(Source records)
[Start of section]

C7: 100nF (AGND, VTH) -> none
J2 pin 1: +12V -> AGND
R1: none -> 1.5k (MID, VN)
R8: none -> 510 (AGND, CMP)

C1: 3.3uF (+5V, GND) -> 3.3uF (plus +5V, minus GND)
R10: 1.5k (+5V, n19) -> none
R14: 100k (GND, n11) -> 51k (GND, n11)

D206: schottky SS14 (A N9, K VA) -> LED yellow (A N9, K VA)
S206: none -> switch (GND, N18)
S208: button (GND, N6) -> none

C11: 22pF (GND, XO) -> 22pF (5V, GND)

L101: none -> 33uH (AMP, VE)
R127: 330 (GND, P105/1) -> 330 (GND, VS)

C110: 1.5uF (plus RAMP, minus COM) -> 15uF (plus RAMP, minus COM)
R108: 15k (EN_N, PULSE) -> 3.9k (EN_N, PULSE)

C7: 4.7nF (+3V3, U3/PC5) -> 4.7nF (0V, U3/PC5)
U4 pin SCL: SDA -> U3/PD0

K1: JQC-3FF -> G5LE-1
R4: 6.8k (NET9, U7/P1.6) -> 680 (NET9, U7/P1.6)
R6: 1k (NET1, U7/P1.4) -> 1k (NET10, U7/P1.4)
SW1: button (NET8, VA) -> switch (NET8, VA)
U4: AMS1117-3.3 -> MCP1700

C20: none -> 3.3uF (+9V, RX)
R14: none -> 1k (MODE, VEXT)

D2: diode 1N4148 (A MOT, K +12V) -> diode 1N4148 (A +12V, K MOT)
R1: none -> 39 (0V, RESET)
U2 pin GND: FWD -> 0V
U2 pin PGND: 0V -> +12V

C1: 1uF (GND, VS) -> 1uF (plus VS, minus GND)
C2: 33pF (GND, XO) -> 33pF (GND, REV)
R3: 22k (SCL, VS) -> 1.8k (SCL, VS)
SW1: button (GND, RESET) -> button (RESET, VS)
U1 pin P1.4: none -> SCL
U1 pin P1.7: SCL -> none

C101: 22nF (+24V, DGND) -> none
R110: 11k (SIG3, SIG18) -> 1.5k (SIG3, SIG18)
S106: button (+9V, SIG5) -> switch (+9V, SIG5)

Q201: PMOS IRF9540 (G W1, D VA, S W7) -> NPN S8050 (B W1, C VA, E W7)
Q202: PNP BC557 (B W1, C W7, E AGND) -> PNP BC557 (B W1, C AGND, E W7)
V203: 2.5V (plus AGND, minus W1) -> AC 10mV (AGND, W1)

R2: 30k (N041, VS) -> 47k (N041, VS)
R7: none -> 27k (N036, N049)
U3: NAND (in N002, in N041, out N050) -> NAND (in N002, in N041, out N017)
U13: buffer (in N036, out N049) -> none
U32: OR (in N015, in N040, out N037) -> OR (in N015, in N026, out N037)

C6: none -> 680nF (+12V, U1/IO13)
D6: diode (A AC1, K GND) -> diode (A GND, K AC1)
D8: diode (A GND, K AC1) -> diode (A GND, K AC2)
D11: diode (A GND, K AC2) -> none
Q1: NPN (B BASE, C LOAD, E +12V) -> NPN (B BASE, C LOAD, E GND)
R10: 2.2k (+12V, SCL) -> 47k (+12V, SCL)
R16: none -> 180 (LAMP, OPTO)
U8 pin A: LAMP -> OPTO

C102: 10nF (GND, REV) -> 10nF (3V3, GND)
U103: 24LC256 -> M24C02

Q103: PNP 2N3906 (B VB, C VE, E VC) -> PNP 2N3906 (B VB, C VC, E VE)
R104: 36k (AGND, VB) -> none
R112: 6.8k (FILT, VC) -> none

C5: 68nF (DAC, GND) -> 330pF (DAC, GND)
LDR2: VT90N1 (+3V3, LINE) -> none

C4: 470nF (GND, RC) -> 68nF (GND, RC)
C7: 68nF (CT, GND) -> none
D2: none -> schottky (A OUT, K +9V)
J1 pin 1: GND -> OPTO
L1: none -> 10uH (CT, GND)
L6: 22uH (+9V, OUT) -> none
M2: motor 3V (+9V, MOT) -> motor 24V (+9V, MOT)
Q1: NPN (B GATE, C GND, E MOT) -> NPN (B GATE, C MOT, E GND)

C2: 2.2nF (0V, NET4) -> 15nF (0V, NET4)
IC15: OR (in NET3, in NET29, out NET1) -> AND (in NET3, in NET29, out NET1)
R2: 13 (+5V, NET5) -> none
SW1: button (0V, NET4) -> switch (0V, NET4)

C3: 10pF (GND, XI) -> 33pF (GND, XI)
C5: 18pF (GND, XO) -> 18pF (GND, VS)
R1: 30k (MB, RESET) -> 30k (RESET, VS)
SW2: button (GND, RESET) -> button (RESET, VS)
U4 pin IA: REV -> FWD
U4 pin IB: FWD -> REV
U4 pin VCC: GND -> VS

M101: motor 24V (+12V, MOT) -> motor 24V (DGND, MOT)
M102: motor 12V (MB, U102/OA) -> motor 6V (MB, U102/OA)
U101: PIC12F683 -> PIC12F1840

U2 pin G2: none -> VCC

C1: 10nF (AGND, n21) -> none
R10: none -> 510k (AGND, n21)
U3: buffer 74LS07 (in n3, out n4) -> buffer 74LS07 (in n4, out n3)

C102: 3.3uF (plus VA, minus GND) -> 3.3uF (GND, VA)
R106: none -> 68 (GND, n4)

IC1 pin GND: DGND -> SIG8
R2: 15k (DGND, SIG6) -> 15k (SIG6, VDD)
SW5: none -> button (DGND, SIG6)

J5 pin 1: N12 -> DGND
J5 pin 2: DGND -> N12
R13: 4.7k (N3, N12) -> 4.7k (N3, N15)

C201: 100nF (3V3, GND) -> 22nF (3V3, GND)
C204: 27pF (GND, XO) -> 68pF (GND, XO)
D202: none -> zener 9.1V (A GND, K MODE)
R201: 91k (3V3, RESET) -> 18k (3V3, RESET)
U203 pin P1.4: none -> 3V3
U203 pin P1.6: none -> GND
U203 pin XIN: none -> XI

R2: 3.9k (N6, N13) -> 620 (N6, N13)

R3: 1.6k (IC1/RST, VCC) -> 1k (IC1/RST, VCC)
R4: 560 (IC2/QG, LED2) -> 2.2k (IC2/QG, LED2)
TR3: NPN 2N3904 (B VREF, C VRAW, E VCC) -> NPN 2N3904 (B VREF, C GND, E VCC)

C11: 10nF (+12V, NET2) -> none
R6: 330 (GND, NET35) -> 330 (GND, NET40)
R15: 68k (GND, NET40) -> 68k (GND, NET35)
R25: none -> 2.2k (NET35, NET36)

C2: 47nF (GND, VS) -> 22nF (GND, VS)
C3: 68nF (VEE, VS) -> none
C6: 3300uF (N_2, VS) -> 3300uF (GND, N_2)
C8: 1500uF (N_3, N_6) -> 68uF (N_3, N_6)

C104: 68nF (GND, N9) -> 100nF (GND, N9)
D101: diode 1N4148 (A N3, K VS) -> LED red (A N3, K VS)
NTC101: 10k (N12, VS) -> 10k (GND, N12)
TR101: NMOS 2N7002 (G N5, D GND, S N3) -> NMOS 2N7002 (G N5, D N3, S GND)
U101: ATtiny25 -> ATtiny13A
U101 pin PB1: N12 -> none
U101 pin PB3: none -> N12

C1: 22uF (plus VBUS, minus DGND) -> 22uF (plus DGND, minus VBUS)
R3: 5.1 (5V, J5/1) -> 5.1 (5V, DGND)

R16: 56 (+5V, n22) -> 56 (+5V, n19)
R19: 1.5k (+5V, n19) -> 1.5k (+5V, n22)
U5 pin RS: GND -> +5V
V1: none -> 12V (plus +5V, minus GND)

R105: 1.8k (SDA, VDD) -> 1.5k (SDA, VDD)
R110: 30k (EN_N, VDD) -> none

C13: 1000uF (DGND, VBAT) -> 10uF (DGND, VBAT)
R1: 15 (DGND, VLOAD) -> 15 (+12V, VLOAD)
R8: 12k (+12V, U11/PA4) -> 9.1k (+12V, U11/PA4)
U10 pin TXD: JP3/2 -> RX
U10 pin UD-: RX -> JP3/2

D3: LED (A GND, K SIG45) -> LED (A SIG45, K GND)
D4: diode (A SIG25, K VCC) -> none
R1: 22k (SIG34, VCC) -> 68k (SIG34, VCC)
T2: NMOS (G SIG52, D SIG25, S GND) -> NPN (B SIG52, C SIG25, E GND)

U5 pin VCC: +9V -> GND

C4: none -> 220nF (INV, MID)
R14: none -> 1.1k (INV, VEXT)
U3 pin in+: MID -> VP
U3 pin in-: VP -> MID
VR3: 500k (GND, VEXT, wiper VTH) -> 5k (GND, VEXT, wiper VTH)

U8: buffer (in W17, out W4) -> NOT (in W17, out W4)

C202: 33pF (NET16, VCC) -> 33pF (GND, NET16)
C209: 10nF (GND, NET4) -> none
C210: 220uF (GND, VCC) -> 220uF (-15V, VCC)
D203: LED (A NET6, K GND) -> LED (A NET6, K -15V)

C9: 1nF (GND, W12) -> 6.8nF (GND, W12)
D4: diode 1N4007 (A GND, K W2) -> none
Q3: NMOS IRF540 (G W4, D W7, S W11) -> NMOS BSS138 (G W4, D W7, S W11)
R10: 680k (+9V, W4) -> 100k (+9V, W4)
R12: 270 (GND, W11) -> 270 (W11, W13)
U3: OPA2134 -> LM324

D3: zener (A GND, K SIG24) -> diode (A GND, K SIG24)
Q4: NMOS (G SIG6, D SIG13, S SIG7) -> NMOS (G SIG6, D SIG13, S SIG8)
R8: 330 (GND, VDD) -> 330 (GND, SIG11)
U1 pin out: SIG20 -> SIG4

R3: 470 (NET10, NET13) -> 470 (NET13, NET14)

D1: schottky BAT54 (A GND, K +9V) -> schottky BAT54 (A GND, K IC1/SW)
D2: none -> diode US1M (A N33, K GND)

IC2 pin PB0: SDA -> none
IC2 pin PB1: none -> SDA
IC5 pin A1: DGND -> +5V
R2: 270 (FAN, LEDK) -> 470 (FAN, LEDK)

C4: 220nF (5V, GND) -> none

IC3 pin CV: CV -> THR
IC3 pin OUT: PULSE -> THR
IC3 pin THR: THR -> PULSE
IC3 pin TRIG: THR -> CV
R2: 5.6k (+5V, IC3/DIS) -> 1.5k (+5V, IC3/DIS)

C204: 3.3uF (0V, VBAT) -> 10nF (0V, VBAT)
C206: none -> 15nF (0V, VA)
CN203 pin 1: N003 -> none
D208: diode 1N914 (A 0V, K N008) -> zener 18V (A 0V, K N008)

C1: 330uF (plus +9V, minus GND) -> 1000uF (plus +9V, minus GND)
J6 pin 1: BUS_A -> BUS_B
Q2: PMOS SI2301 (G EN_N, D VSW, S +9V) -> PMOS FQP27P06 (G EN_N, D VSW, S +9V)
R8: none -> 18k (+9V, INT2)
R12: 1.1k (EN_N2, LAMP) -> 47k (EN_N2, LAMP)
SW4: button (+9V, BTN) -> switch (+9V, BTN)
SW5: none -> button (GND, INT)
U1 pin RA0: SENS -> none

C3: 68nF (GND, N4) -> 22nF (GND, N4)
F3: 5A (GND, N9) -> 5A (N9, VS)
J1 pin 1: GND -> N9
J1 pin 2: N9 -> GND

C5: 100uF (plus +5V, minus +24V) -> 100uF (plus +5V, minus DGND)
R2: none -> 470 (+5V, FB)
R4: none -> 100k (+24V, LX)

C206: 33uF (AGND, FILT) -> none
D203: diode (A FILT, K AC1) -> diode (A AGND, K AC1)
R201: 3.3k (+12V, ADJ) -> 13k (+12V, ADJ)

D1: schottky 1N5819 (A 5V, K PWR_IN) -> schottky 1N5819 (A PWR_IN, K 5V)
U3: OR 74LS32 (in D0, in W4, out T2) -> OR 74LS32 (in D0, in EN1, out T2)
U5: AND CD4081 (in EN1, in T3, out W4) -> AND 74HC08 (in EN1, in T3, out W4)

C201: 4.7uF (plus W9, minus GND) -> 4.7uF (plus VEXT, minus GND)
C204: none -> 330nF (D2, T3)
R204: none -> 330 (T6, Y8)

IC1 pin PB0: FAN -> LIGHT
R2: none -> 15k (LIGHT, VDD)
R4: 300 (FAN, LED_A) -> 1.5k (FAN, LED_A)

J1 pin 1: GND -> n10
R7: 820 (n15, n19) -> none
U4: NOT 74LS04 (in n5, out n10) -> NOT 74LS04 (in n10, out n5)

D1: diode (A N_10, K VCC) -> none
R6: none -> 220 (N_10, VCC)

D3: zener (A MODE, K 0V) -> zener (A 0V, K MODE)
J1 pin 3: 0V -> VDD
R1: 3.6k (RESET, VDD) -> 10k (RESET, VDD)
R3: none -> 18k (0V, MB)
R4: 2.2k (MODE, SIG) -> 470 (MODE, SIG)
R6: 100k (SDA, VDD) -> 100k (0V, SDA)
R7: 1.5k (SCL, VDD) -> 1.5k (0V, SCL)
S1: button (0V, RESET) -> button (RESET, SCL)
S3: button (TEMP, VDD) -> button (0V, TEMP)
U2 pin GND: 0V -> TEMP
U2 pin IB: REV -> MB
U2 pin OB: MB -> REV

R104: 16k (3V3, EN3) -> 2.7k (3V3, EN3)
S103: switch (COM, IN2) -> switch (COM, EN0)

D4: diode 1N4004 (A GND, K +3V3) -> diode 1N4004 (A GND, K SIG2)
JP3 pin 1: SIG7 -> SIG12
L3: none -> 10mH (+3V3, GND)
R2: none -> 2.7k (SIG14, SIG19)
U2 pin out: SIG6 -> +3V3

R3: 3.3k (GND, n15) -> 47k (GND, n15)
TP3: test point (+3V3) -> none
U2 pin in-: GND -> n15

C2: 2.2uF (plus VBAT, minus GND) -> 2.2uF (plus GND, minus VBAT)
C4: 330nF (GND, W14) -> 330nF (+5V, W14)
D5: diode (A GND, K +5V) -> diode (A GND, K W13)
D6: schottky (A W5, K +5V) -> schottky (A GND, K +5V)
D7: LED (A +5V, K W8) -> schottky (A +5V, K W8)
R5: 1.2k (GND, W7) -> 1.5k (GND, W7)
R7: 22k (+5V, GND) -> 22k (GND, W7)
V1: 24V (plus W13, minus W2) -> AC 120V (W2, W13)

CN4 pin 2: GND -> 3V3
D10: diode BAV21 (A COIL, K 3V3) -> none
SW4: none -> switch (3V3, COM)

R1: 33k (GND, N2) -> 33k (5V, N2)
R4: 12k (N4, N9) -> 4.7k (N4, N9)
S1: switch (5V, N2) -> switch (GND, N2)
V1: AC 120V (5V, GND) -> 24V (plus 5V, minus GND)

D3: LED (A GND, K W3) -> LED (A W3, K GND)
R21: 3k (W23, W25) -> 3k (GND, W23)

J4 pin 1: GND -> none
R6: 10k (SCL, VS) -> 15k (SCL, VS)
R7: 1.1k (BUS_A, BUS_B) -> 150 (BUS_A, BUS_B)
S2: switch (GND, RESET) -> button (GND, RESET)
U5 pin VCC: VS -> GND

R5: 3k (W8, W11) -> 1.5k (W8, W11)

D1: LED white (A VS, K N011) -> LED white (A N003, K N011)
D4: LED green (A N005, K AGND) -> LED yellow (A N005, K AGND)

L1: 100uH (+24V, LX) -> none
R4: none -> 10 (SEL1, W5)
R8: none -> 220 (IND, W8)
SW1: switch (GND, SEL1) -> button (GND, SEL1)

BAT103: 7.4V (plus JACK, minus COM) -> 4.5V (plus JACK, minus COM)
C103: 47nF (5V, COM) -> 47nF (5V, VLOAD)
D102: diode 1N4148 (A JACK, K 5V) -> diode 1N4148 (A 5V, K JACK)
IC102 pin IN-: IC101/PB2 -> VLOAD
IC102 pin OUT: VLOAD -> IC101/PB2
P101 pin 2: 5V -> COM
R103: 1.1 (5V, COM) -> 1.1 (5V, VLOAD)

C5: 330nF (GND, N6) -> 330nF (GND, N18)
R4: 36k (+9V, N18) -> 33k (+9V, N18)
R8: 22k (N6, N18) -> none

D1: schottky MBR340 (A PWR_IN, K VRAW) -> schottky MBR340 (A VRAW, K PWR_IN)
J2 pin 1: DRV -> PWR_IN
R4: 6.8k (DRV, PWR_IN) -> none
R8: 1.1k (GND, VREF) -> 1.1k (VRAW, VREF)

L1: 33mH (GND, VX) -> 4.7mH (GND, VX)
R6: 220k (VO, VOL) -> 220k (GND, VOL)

[End of section]

WHAT IS EXPECTED => Print exactly the lines above from the one with "R2: 30k (N041, VS) -> 47k (N041, VS)" to the one with "J1 pin 1: GND -> OPTO", including both.

SOLUTION TO THE PROBLEM =>
R2: 30k (N041, VS) -> 47k (N041, VS)
R7: none -> 27k (N036, N049)
U3: NAND (in N002, in N041, out N050) -> NAND (in N002, in N041, out N017)
U13: buffer (in N036, out N049) -> none
U32: OR (in N015, in N040, out N037) -> OR (in N015, in N026, out N037)

C6: none -> 680nF (+12V, U1/IO13)
D6: diode (A AC1, K GND) -> diode (A GND, K AC1)
D8: diode (A GND, K AC1) -> diode (A GND, K AC2)
D11: diode (A GND, K AC2) -> none
Q1: NPN (B BASE, C LOAD, E +12V) -> NPN (B BASE, C LOAD, E GND)
R10: 2.2k (+12V, SCL) -> 47k (+12V, SCL)
R16: none -> 180 (LAMP, OPTO)
U8 pin A: LAMP -> OPTO

C102: 10nF (GND, REV) -> 10nF (3V3, GND)
U103: 24LC256 -> M24C02

Q103: PNP 2N3906 (B VB, C VE, E VC) -> PNP 2N3906 (B VB, C VC, E VE)
R104: 36k (AGND, VB) -> none
R112: 6.8k (FILT, VC) -> none

C5: 68nF (DAC, GND) -> 330pF (DAC, GND)
LDR2: VT90N1 (+3V3, LINE) -> none

C4: 470nF (GND, RC) -> 68nF (GND, RC)
C7: 68nF (CT, GND) -> none
D2: none -> schottky (A OUT, K +9V)
J1 pin 1: GND -> OPTO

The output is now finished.